* **Task requirements**
Return only the lines running from the one that contains "R212: 27k (FB, IN) -> 3.3k (FB, IN)" through the end of the entries, exactly, both ends included. Omit pictures.

[Modification records]
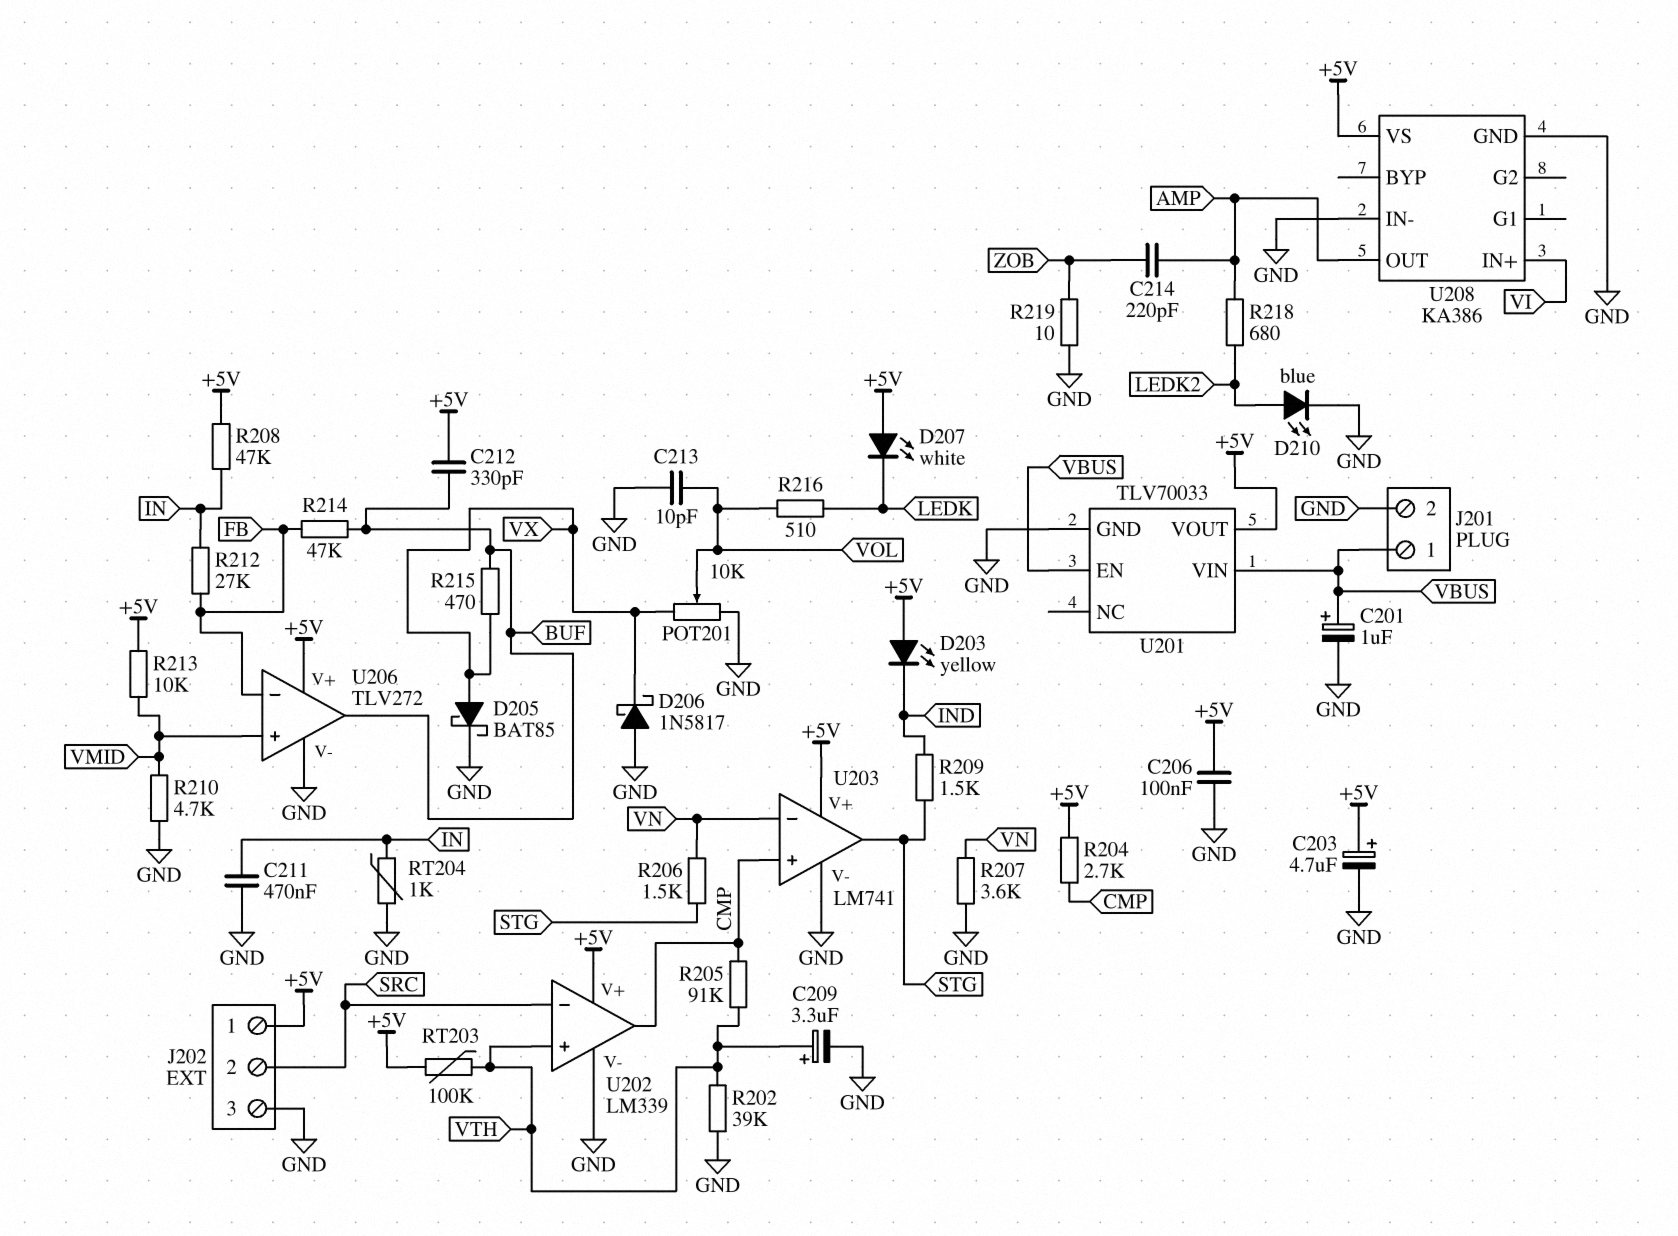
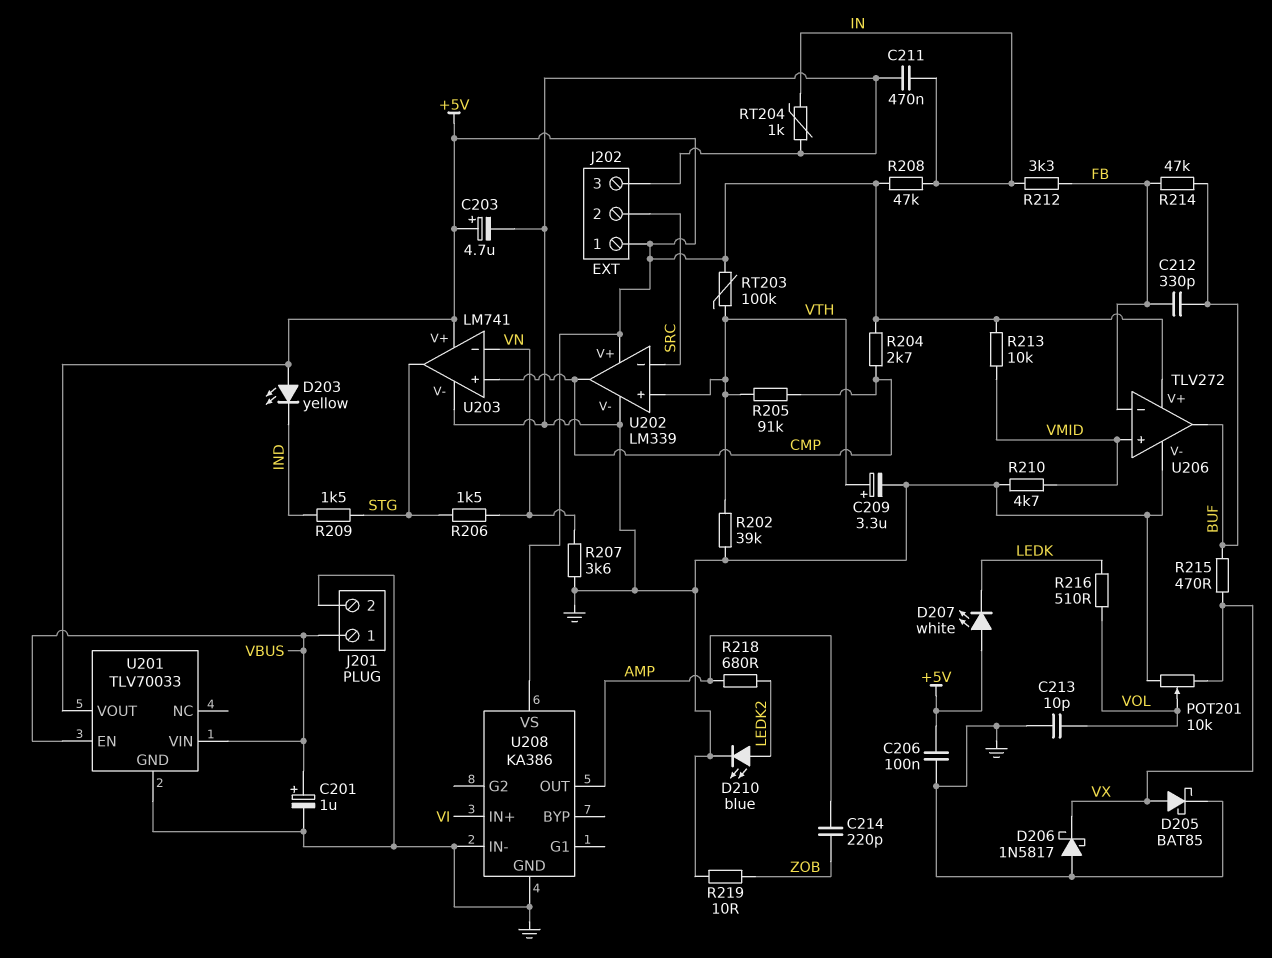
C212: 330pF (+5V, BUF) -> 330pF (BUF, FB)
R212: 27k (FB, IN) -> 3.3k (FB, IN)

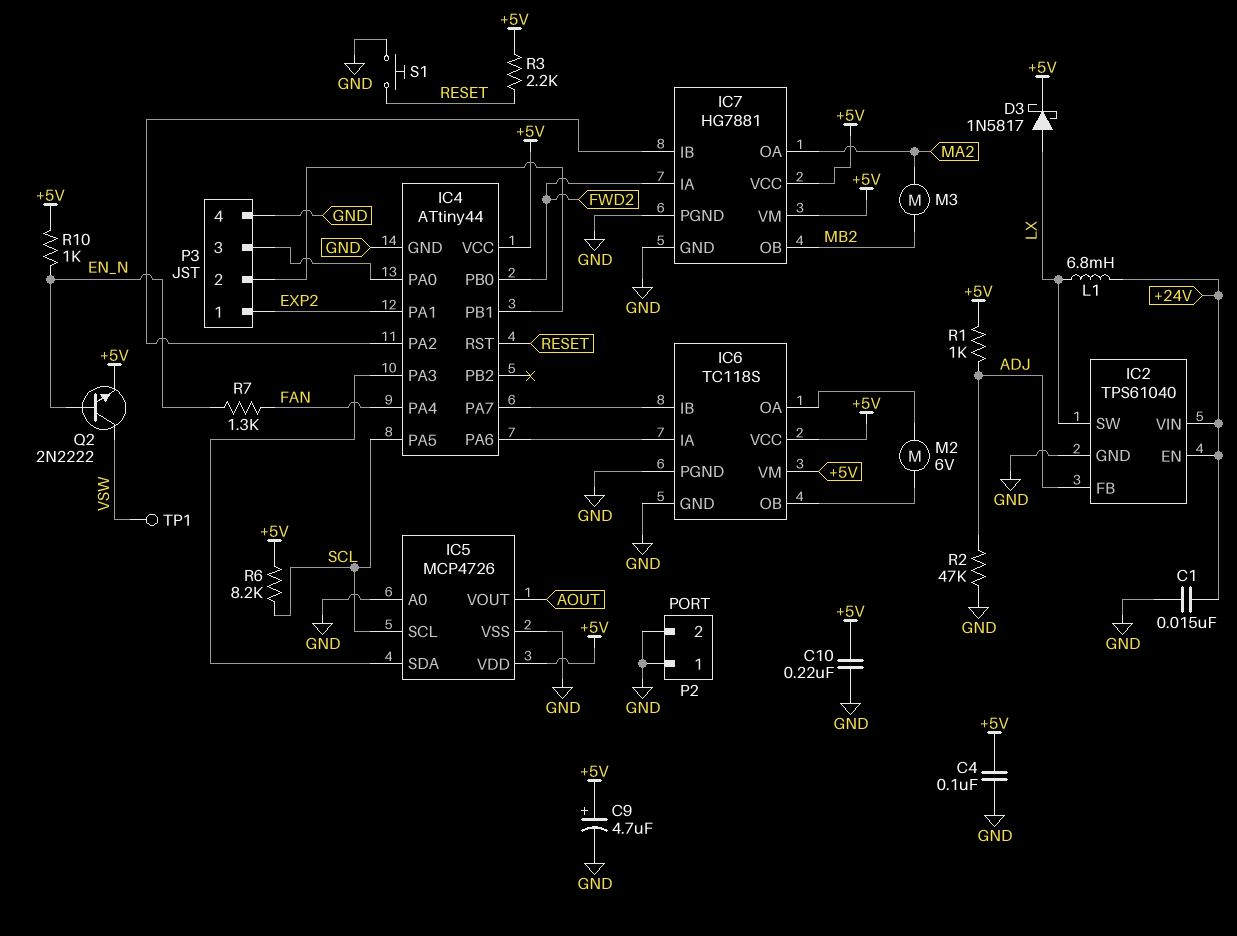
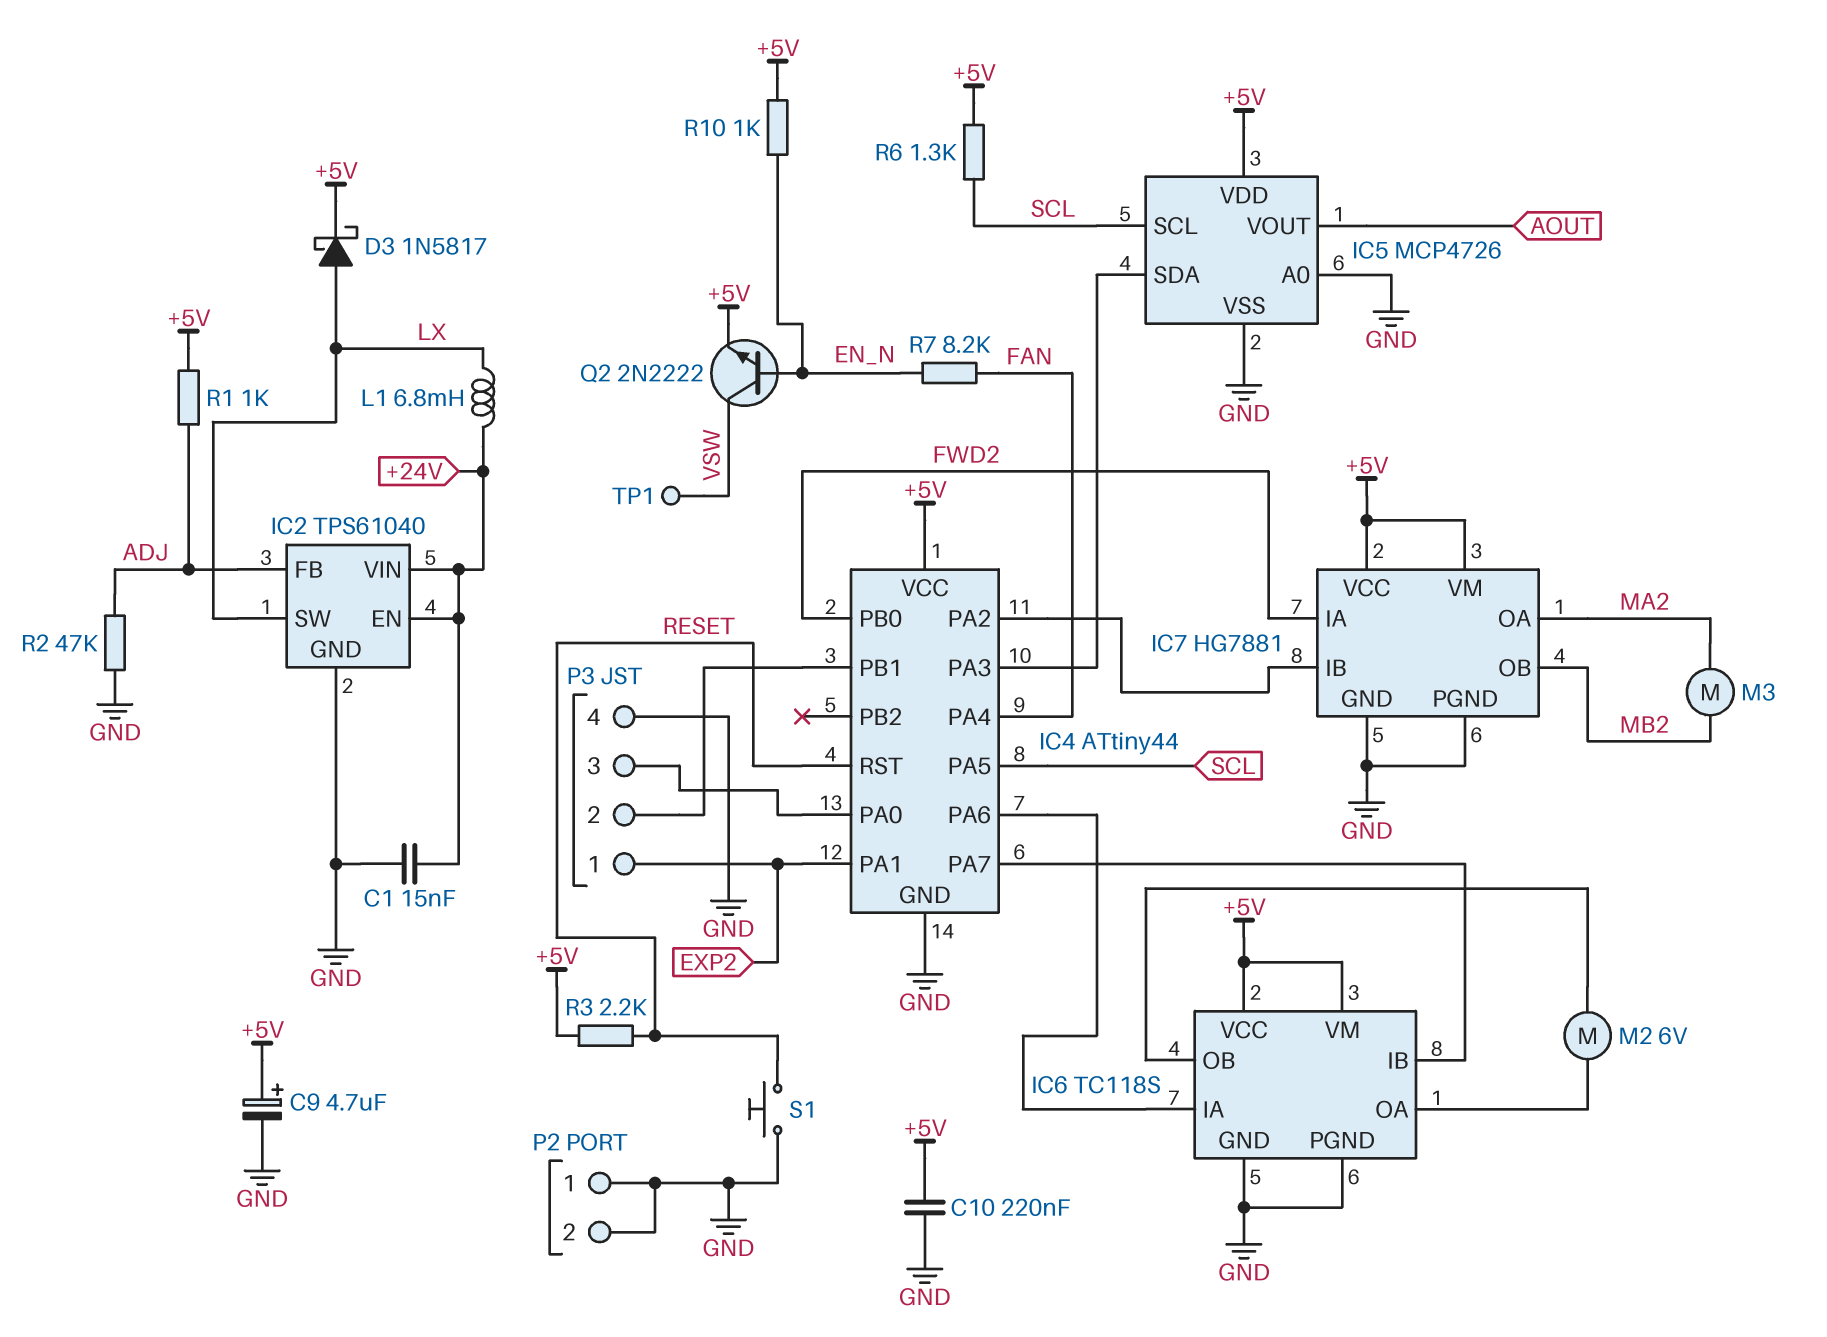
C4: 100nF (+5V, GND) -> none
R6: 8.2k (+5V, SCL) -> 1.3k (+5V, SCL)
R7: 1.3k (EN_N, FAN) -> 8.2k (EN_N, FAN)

* **Answer box**
R212: 27k (FB, IN) -> 3.3k (FB, IN)

C4: 100nF (+5V, GND) -> none
R6: 8.2k (+5V, SCL) -> 1.3k (+5V, SCL)
R7: 1.3k (EN_N, FAN) -> 8.2k (EN_N, FAN)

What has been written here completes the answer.